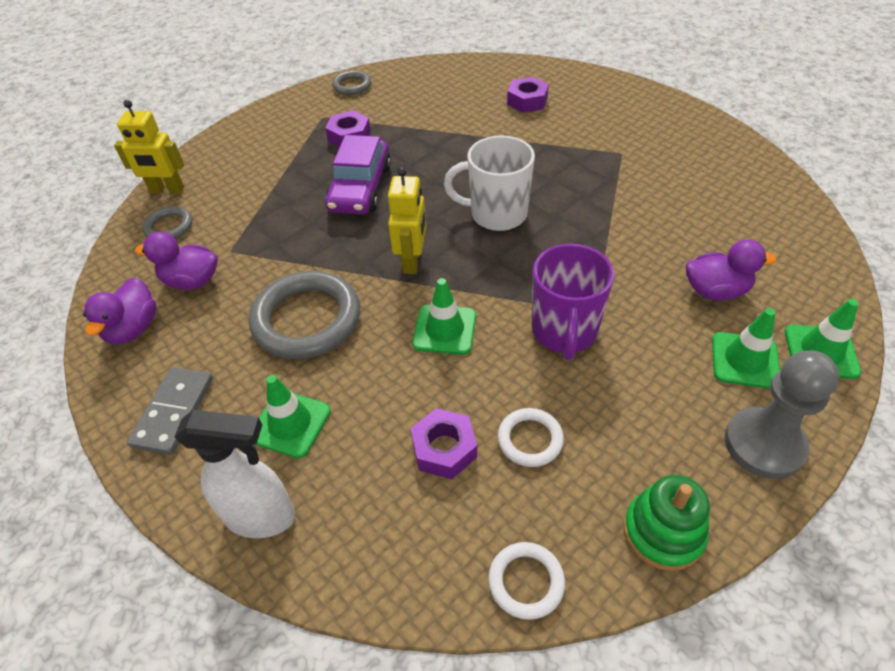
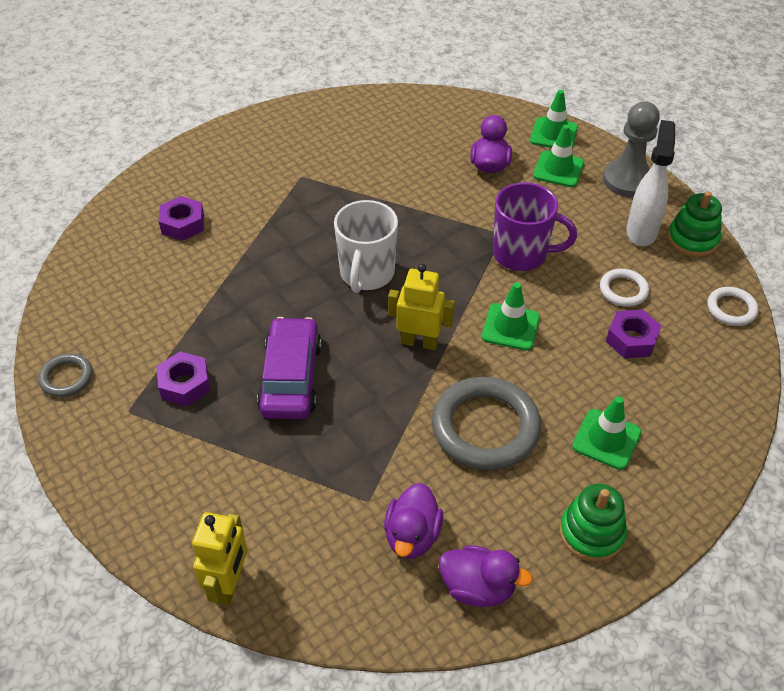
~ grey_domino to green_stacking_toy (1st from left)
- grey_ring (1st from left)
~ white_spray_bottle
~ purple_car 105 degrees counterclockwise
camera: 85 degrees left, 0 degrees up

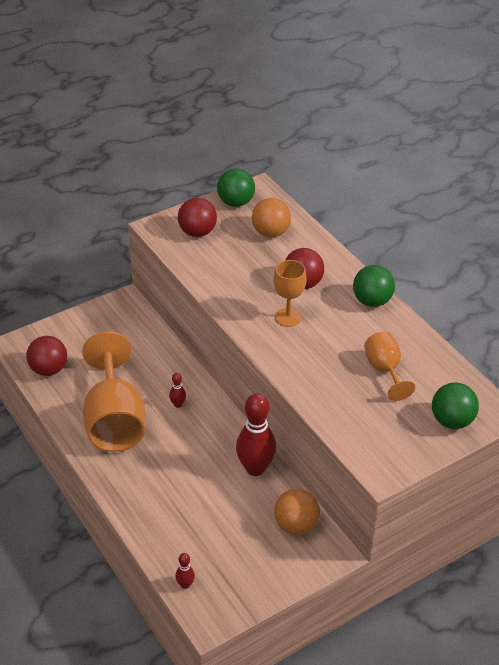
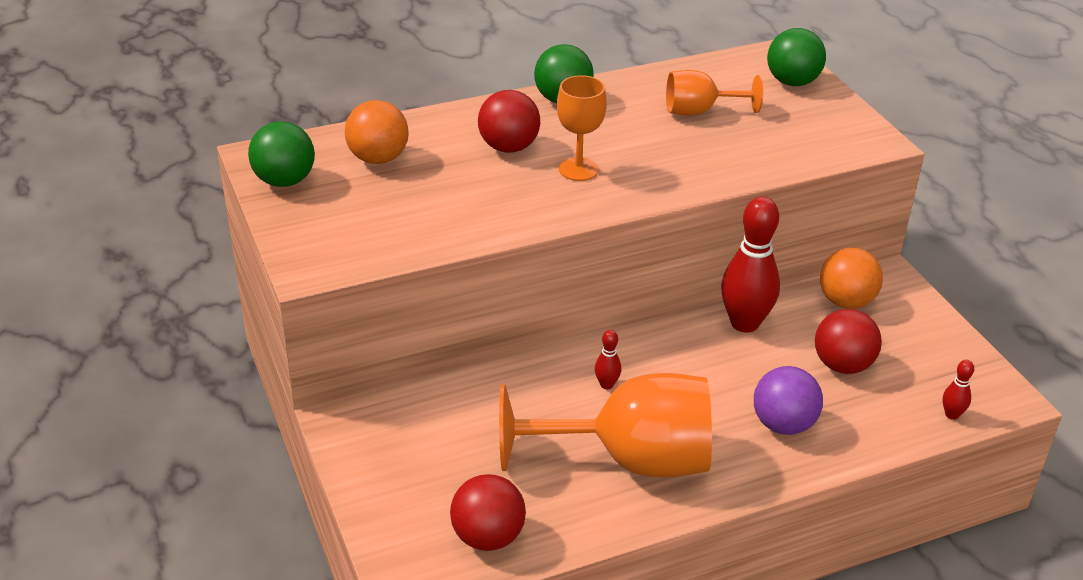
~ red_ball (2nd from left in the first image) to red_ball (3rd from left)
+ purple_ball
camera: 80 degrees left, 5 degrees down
------------------------------------------------------------------------
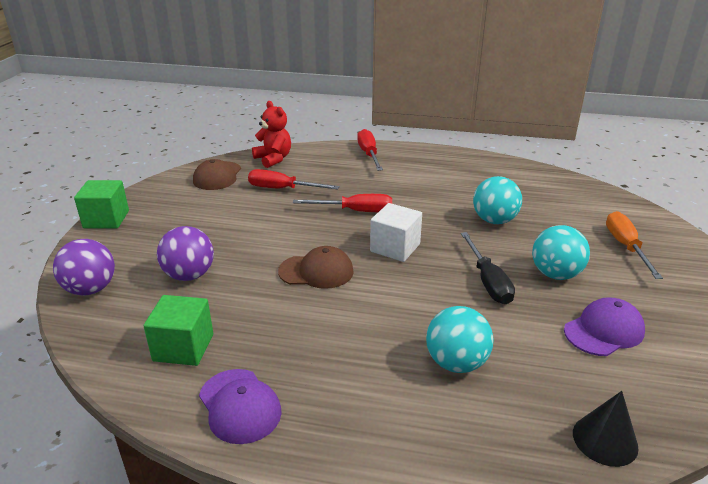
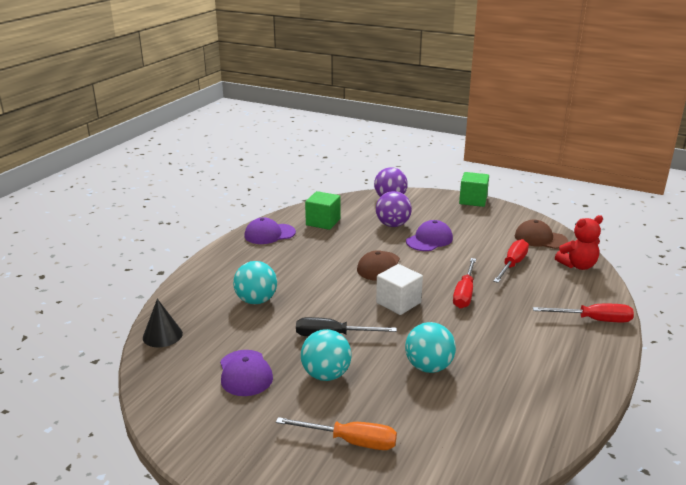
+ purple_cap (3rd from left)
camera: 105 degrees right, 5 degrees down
------------------------------------------------------------------------
• _Work task_
Look through the material for "left". Copy each line that has it.

• _Written answer_
~ grey_domino to green_stacking_toy (1st from left)
- grey_ring (1st from left)
camera: 85 degrees left, 0 degrees up
~ red_ball (2nd from left in the first image) to red_ball (3rd from left)
camera: 80 degrees left, 5 degrees down
+ purple_cap (3rd from left)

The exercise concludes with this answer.